• What the task asks: What you return must match the data below exactly, minus any pictures.

• Records supplied:
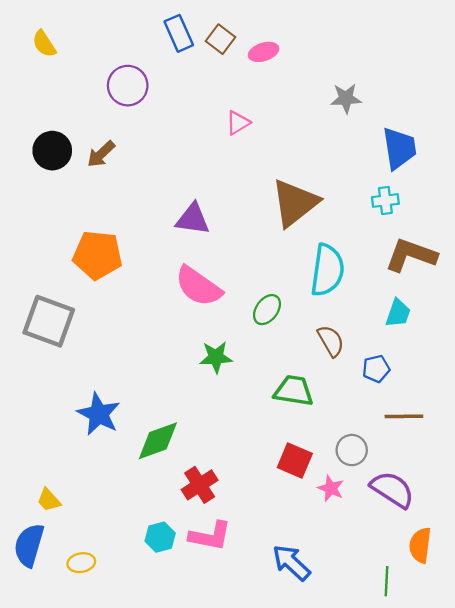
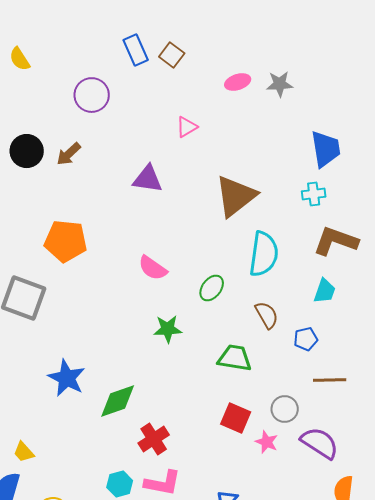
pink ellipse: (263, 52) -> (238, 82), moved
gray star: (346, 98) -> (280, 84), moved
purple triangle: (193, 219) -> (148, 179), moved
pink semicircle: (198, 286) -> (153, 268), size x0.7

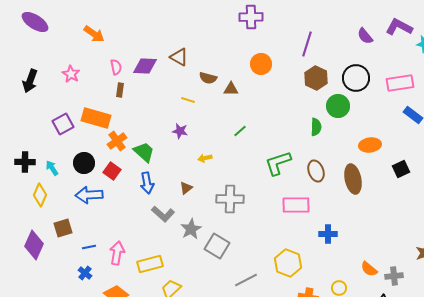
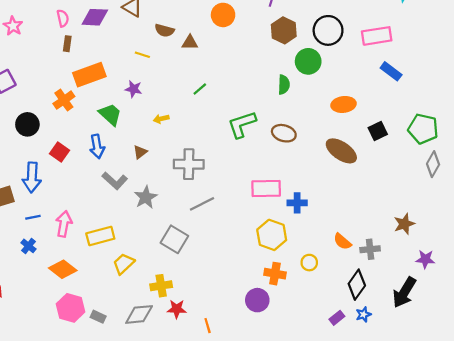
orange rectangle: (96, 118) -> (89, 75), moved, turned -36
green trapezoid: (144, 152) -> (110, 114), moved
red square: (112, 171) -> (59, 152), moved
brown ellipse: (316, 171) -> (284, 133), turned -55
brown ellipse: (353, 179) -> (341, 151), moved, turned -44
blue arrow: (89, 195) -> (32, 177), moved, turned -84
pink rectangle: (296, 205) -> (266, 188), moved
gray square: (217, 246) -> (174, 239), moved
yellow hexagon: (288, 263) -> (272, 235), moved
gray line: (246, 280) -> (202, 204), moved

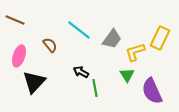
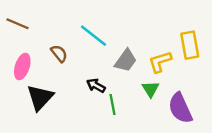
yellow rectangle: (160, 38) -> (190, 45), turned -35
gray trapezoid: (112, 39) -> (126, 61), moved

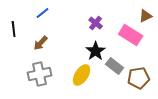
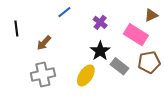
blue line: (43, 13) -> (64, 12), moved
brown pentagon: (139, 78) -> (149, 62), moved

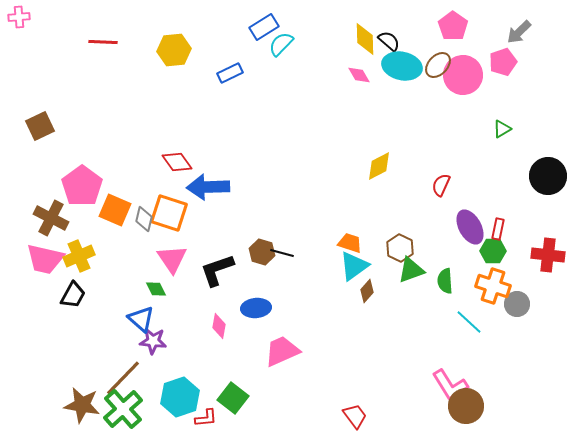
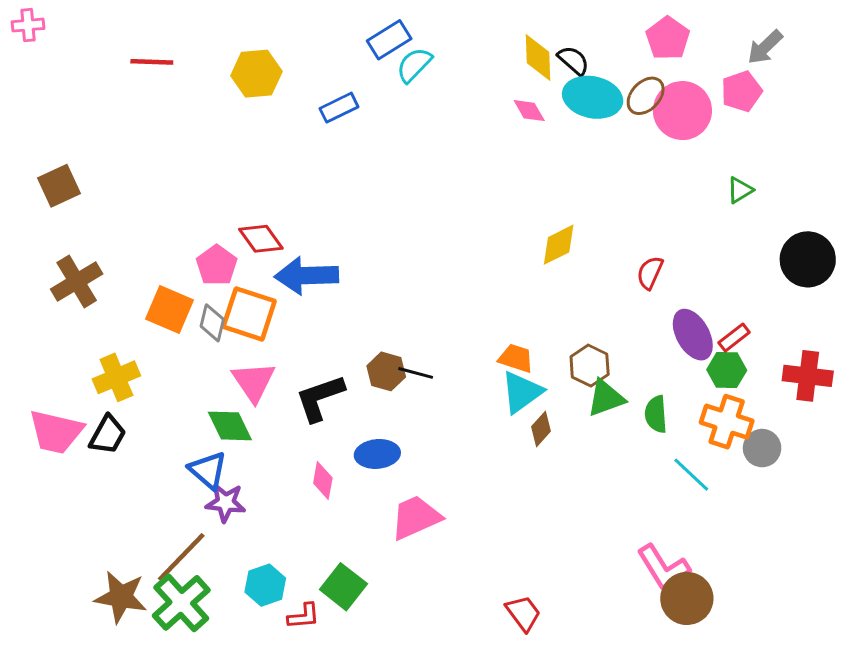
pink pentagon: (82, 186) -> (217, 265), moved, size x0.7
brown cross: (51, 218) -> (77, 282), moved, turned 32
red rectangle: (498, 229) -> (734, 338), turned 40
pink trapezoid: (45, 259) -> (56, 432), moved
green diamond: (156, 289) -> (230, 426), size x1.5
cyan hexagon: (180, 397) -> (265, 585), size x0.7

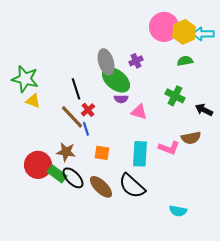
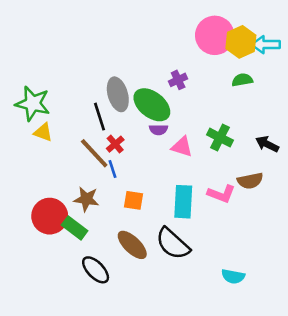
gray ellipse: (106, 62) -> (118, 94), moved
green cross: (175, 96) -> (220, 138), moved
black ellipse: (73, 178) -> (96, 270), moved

• Answer for the task:
pink ellipse: (263, 52) -> (238, 82), moved
gray star: (346, 98) -> (280, 84), moved
purple triangle: (193, 219) -> (148, 179), moved
pink semicircle: (198, 286) -> (153, 268), size x0.7

orange rectangle: (96, 118) -> (89, 75), moved, turned -36
green trapezoid: (144, 152) -> (110, 114), moved
red square: (112, 171) -> (59, 152), moved
brown ellipse: (316, 171) -> (284, 133), turned -55
brown ellipse: (353, 179) -> (341, 151), moved, turned -44
blue arrow: (89, 195) -> (32, 177), moved, turned -84
pink rectangle: (296, 205) -> (266, 188), moved
gray square: (217, 246) -> (174, 239), moved
yellow hexagon: (288, 263) -> (272, 235), moved
gray line: (246, 280) -> (202, 204), moved

yellow rectangle: (160, 38) -> (190, 45), turned -35
gray trapezoid: (112, 39) -> (126, 61), moved

blue line: (43, 13) -> (64, 12), moved
brown pentagon: (139, 78) -> (149, 62), moved

pink pentagon: (82, 186) -> (217, 265), moved, size x0.7
brown cross: (51, 218) -> (77, 282), moved, turned 32
red rectangle: (498, 229) -> (734, 338), turned 40
pink trapezoid: (45, 259) -> (56, 432), moved
green diamond: (156, 289) -> (230, 426), size x1.5
cyan hexagon: (180, 397) -> (265, 585), size x0.7

gray ellipse: (106, 62) -> (118, 94), moved
green cross: (175, 96) -> (220, 138), moved
black ellipse: (73, 178) -> (96, 270), moved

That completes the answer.